TASK INSTRUCTIONS | The reply should hold only the lines from the one with "none -> brown brick H1:H2 level 1" to the one with "brown brick C8", both ends kept, exactly as they appear below, without any pictures.

Dataset excerpts
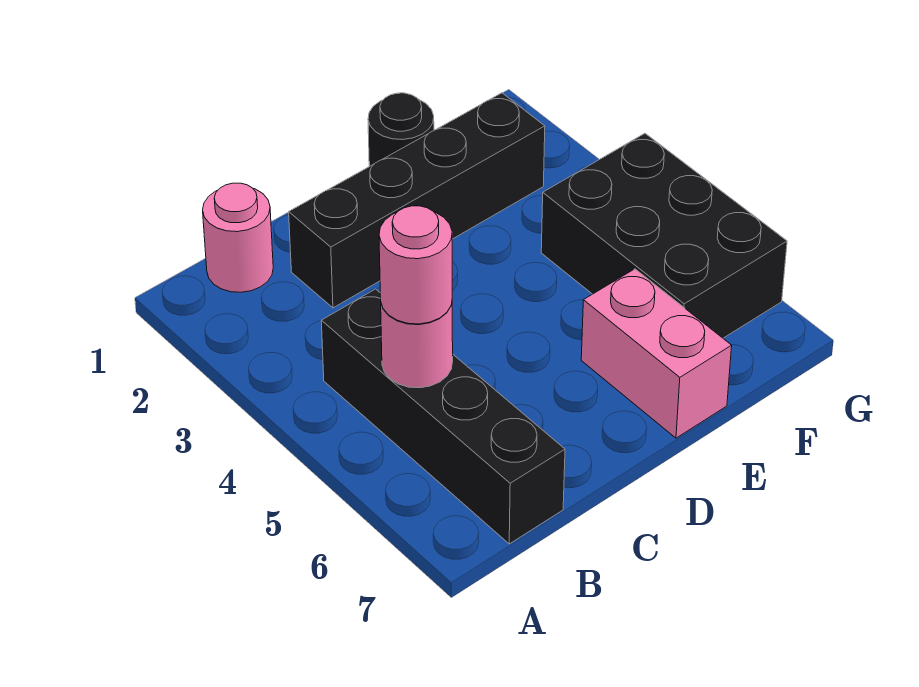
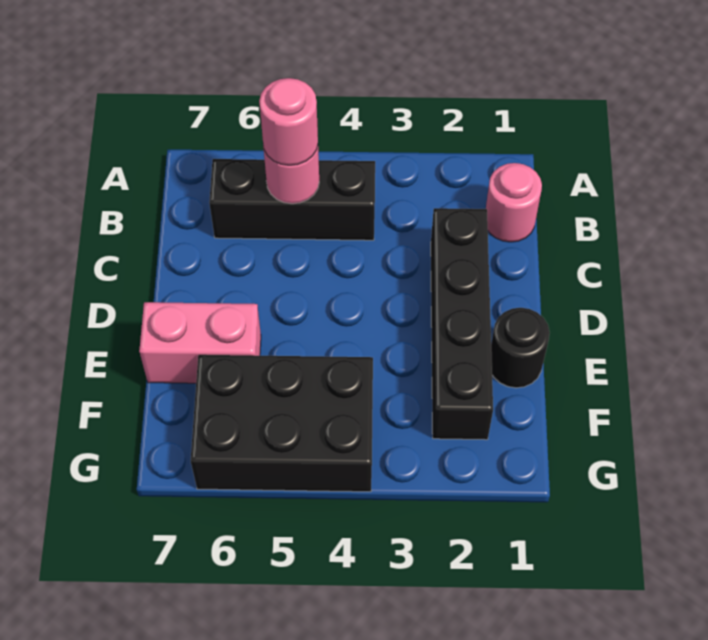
black brick B4:B7 level 1 -> black brick B4:B6 level 1

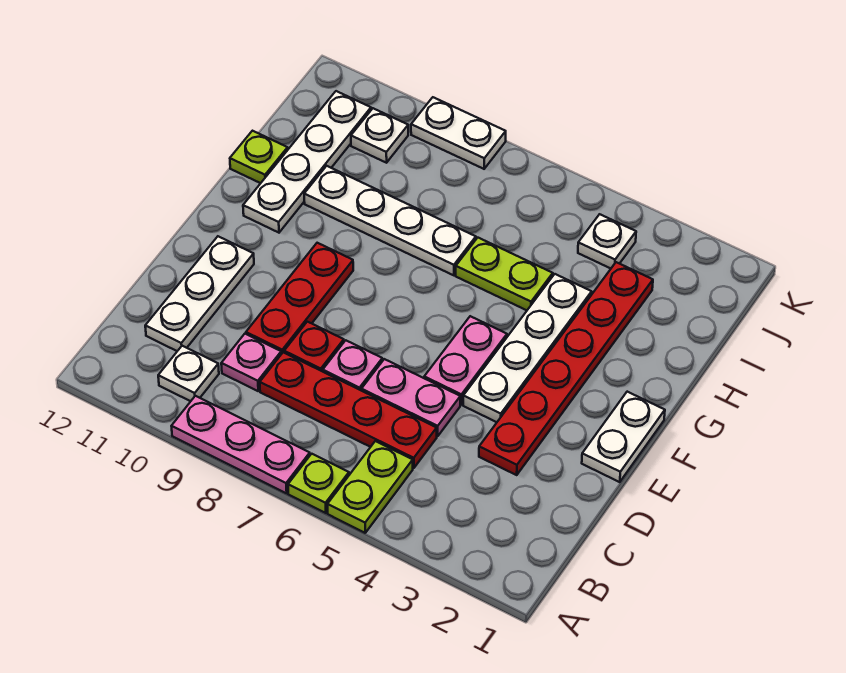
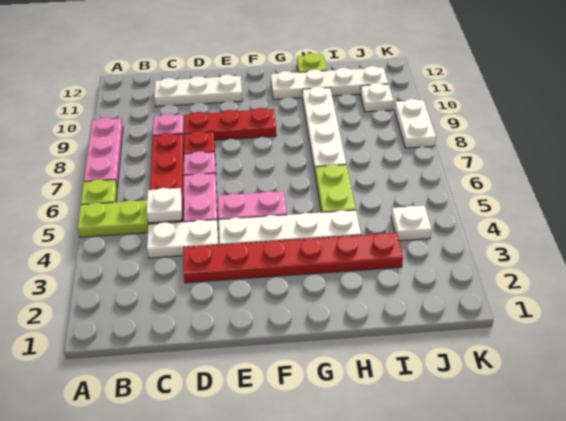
white plate B10 level 1 -> white plate C5 level 2
white plate E1:F1 level 1 -> white plate C4:D4 level 1

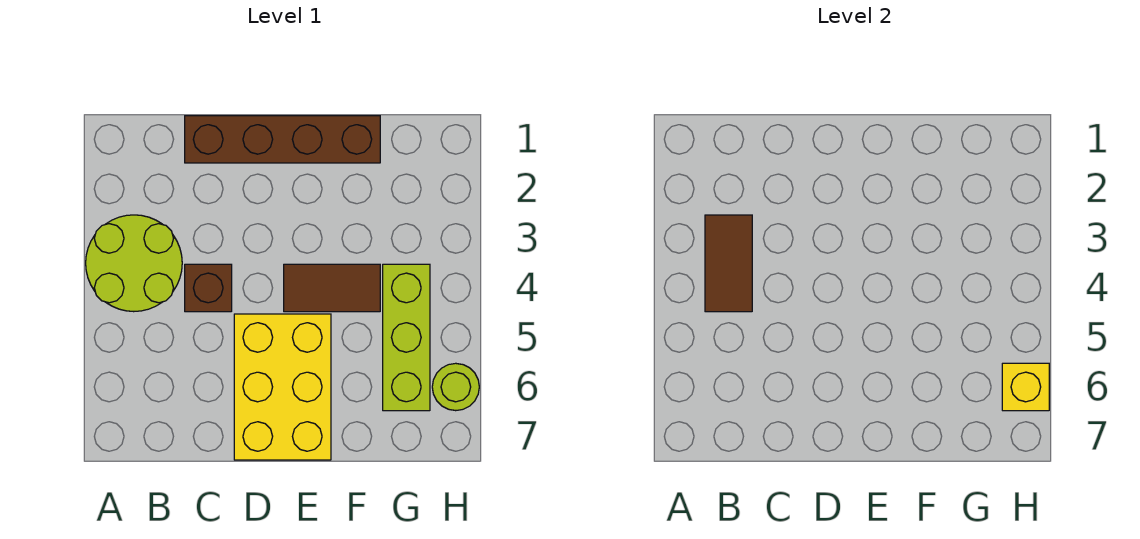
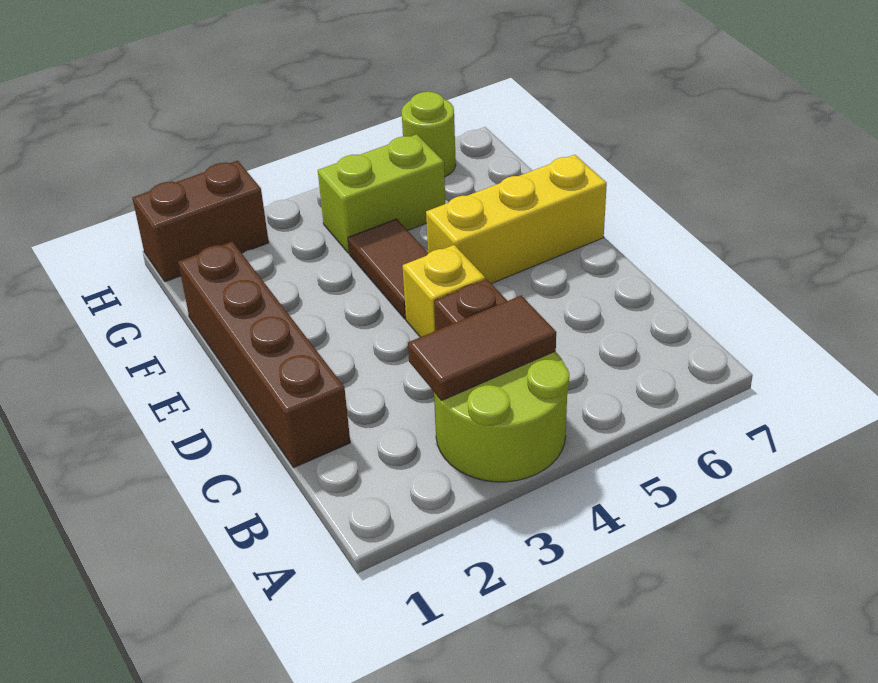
yellow brick D5:E7 level 1 -> yellow brick E5:E7 level 1
lime brick G4:G6 level 1 -> lime brick G4:G5 level 1
none -> brown brick H1:H2 level 1
yellow brick H6 level 2 -> yellow brick D4 level 1

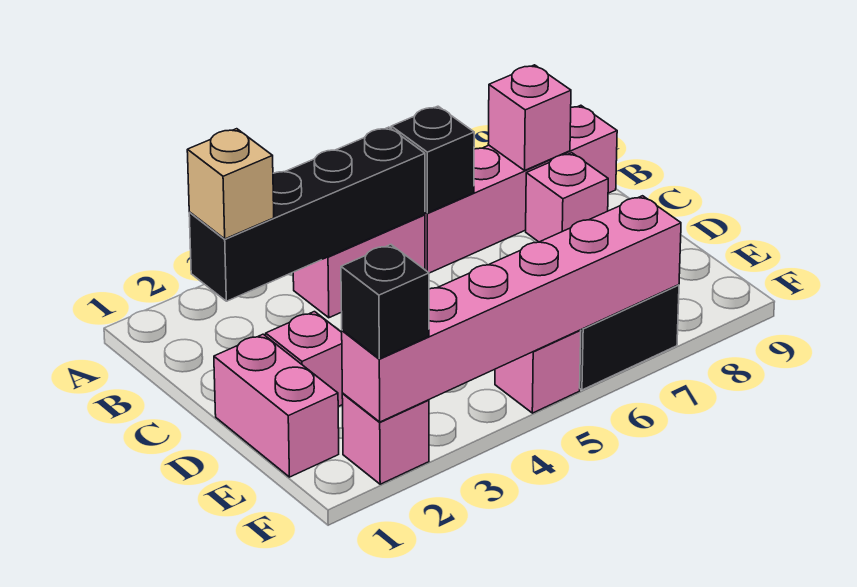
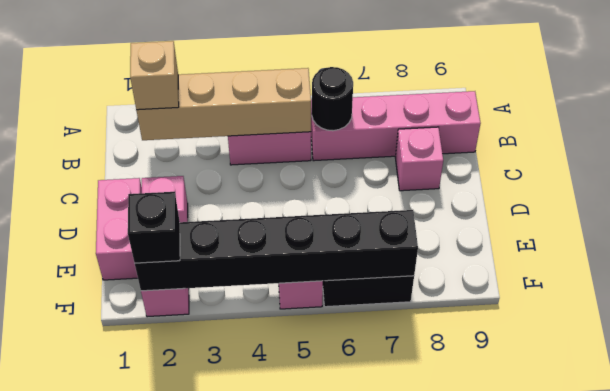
black brick B2:B5 level 2 -> tan brick B2:B5 level 2
black brick B6 level 2 -> black round brick B6 level 2
pink brick B8 level 2 -> none
pink brick F2:F7 level 2 -> black brick F2:F7 level 2

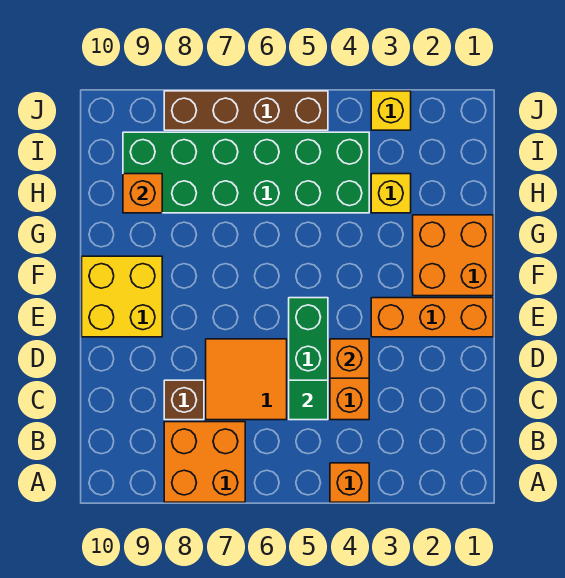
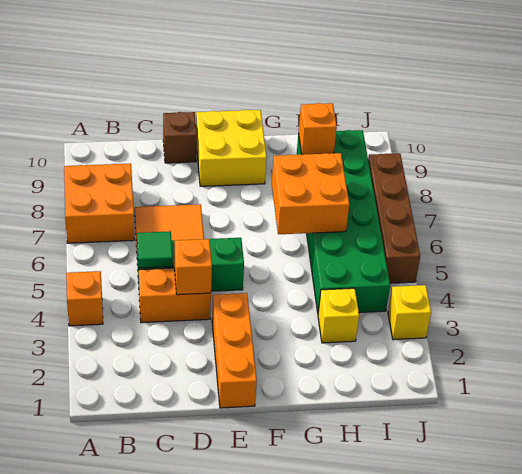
brown brick C8 level 1 -> brown brick D10 level 1
orange brick F1:G2 level 1 -> orange brick G6:H7 level 2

EXERCISE SOLUTION |
none -> brown brick H1:H2 level 1
yellow brick H6 level 2 -> yellow brick D4 level 1

black brick B2:B5 level 2 -> tan brick B2:B5 level 2
black brick B6 level 2 -> black round brick B6 level 2
pink brick B8 level 2 -> none
pink brick F2:F7 level 2 -> black brick F2:F7 level 2

brown brick C8 level 1 -> brown brick D10 level 1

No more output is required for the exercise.